THE PROBLEM.
Reproduce the listing that follows in full. Omit its images.

EXERCISE DATA.
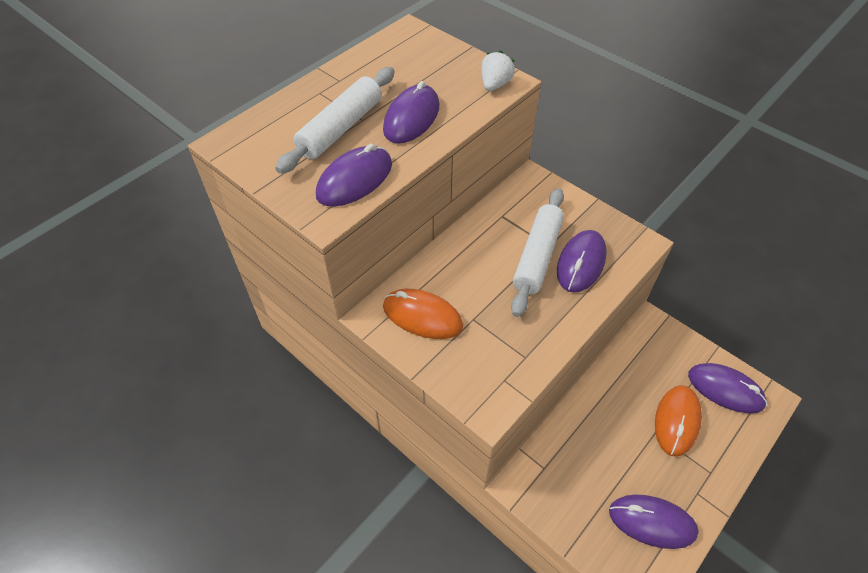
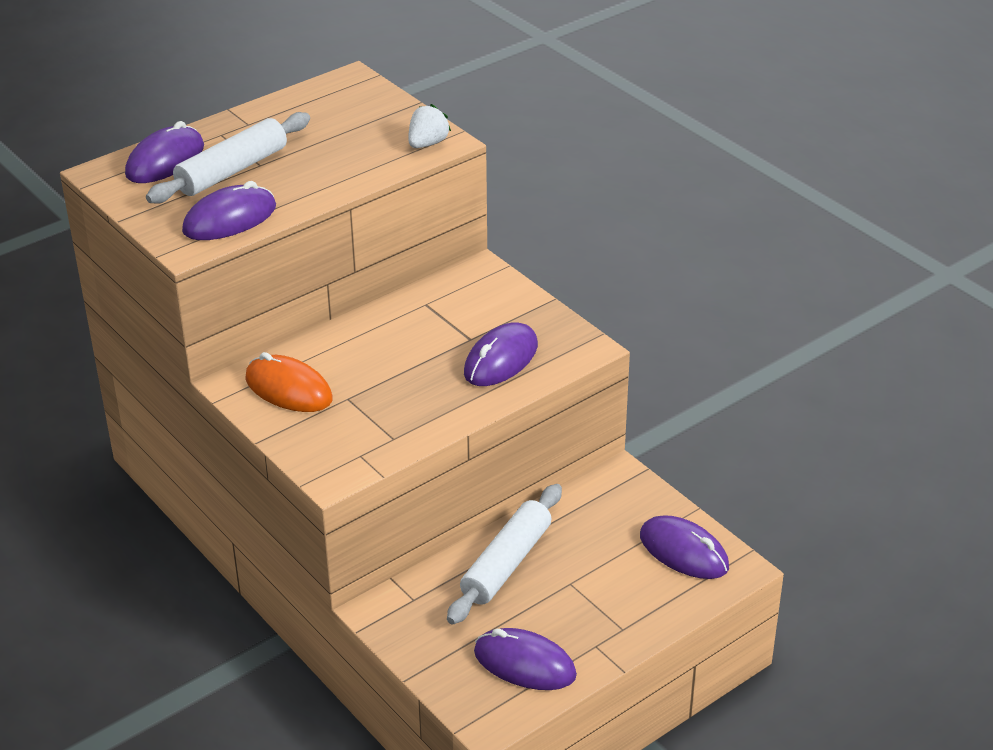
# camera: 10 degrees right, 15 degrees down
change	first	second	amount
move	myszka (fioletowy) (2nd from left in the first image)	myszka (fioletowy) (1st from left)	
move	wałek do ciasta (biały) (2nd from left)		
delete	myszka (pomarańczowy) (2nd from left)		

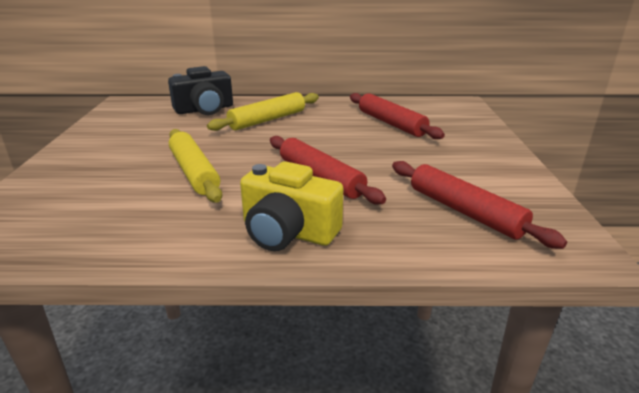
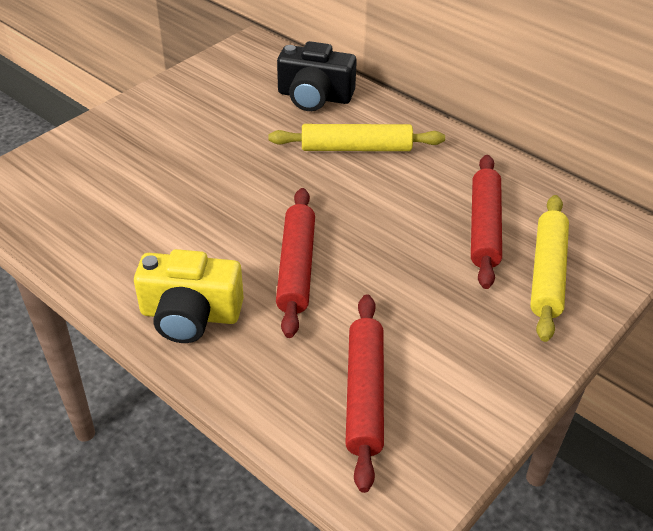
# camera: 40 degrees right, 15 degrees up
change	first	second	amount
move	wałek do ciasta (żółty) (1st from left in the first image)	wałek do ciasta (żółty) (2nd from left)	
rotate	aparat fotograficzny (żółty)		60 degrees counterclockwise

WRITTEN ANSWER.
# camera: 10 degrees right, 15 degrees down
change	first	second	amount
move	myszka (fioletowy) (2nd from left in the first image)	myszka (fioletowy) (1st from left)	
move	wałek do ciasta (biały) (2nd from left)		
delete	myszka (pomarańczowy) (2nd from left)		

# camera: 40 degrees right, 15 degrees up
change	first	second	amount
move	wałek do ciasta (żółty) (1st from left in the first image)	wałek do ciasta (żółty) (2nd from left)	
rotate	aparat fotograficzny (żółty)		60 degrees counterclockwise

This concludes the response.